> [Exercise description]: The entries below hold a line with "added: telefon [zielony]" and a line with "moved: gwiazda [fioletowy]". Return those lines and all that lie between them, exactly and only.

> [Available data]:
_ _ _ _ _ _ _

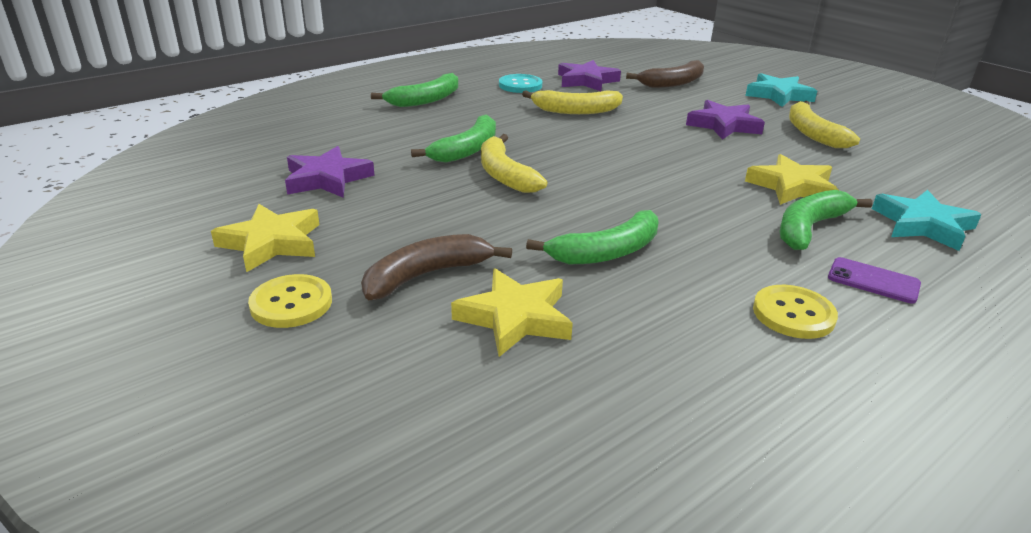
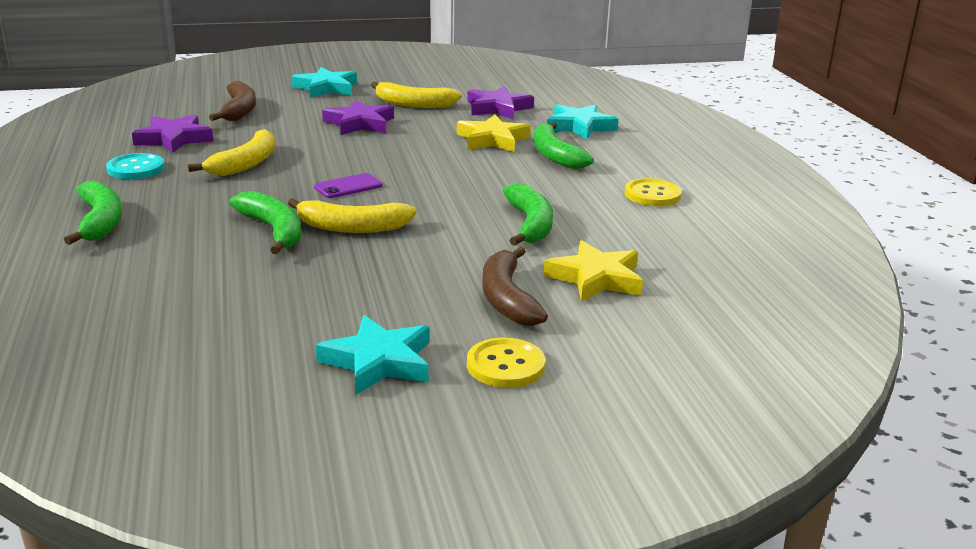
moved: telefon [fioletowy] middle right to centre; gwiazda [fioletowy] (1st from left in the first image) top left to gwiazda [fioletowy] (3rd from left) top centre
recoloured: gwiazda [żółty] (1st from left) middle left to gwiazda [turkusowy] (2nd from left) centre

_ _ _ _ _ _ _

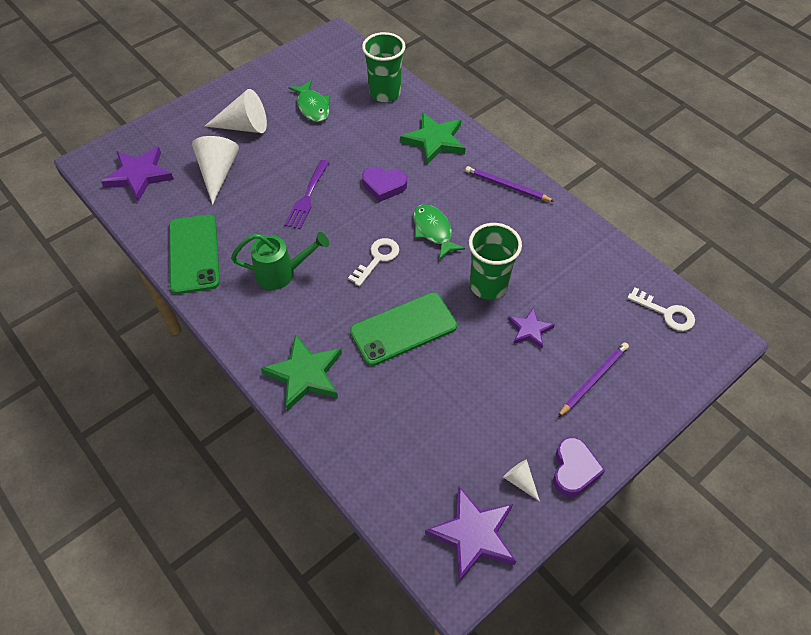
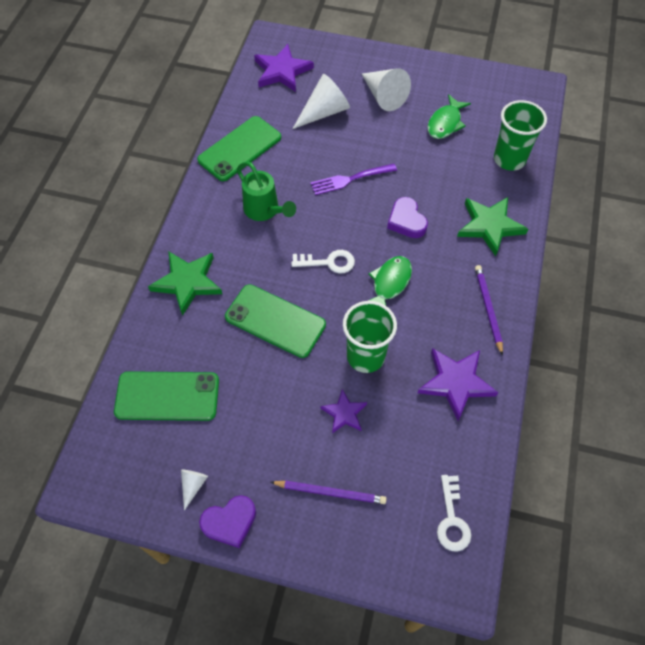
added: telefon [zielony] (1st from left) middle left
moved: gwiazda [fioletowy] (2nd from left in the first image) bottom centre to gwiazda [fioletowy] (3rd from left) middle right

_ _ _ _ _ _ _

> [Solution below]:
added: telefon [zielony] (1st from left) middle left
moved: gwiazda [fioletowy] (2nd from left in the first image) bottom centre to gwiazda [fioletowy] (3rd from left) middle right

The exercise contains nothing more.